**PROVIDED INFORMATION**
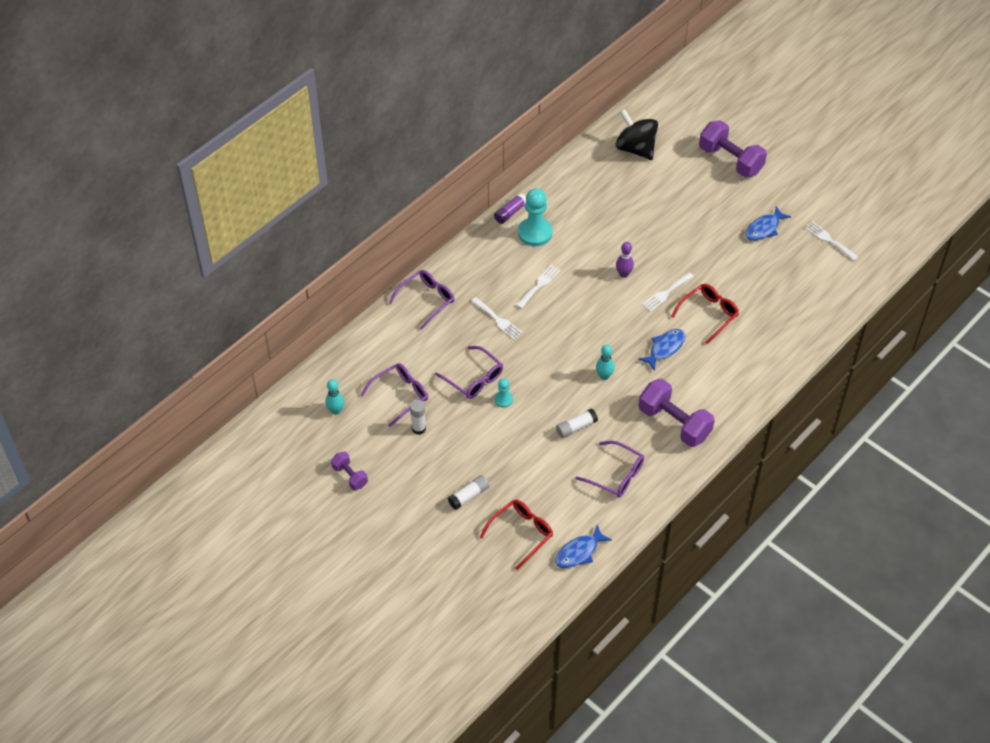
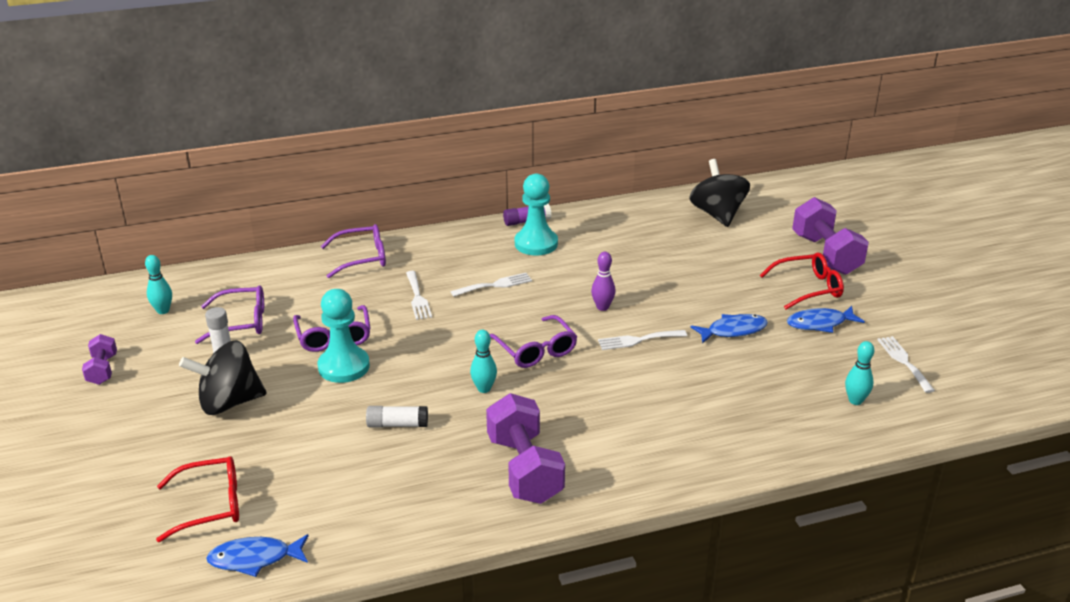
camera: 30 degrees right, 20 degrees down
white glue stick [448,475,489,510] -> none
turquoise pawn [494,379,513,408] -> turquoise pawn [318,289,370,383], size x2.00
purple glasses [575,440,644,498] -> purple glasses moved to [489,315,577,368]
blue fish [638,329,685,371] -> blue fish moved to [690,314,768,344]
red glasses [671,284,739,344] -> red glasses moved to [760,252,844,310]
none -> black spinning top [179,340,267,415]
none -> turquoise bowling pin [845,341,874,405]

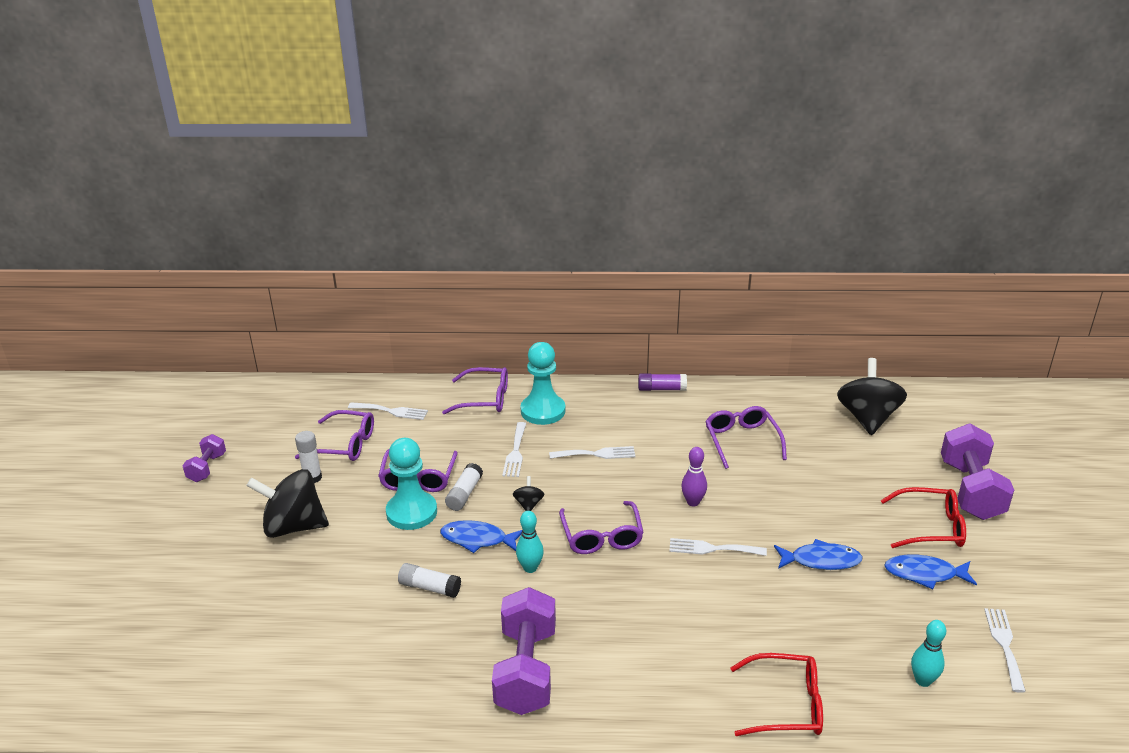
camera: 20 degrees right, 0 degrees up
turquoise bowling pin [145,255,172,314] -> none
red glasses [156,456,239,542] -> red glasses moved to [730,653,823,736]
blue fish [206,534,309,577] -> blue fish moved to [440,520,522,553]
turquoise pawn [515,174,558,255] -> turquoise pawn moved to [521,342,565,425]
none -> white fork [348,402,428,420]
none -> white glue stick [445,463,483,511]
none -> black spinning top [513,476,544,511]
none -> purple glasses [705,406,787,469]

**EXERCISE AIM**
Output the whole listing again, exactly, without its pictures.

**WRITTEN SOLUTION**
camera: 30 degrees right, 20 degrees down
white glue stick [448,475,489,510] -> none
turquoise pawn [494,379,513,408] -> turquoise pawn [318,289,370,383], size x2.00
purple glasses [575,440,644,498] -> purple glasses moved to [489,315,577,368]
blue fish [638,329,685,371] -> blue fish moved to [690,314,768,344]
red glasses [671,284,739,344] -> red glasses moved to [760,252,844,310]
none -> black spinning top [179,340,267,415]
none -> turquoise bowling pin [845,341,874,405]

camera: 20 degrees right, 0 degrees up
turquoise bowling pin [145,255,172,314] -> none
red glasses [156,456,239,542] -> red glasses moved to [730,653,823,736]
blue fish [206,534,309,577] -> blue fish moved to [440,520,522,553]
turquoise pawn [515,174,558,255] -> turquoise pawn moved to [521,342,565,425]
none -> white fork [348,402,428,420]
none -> white glue stick [445,463,483,511]
none -> black spinning top [513,476,544,511]
none -> purple glasses [705,406,787,469]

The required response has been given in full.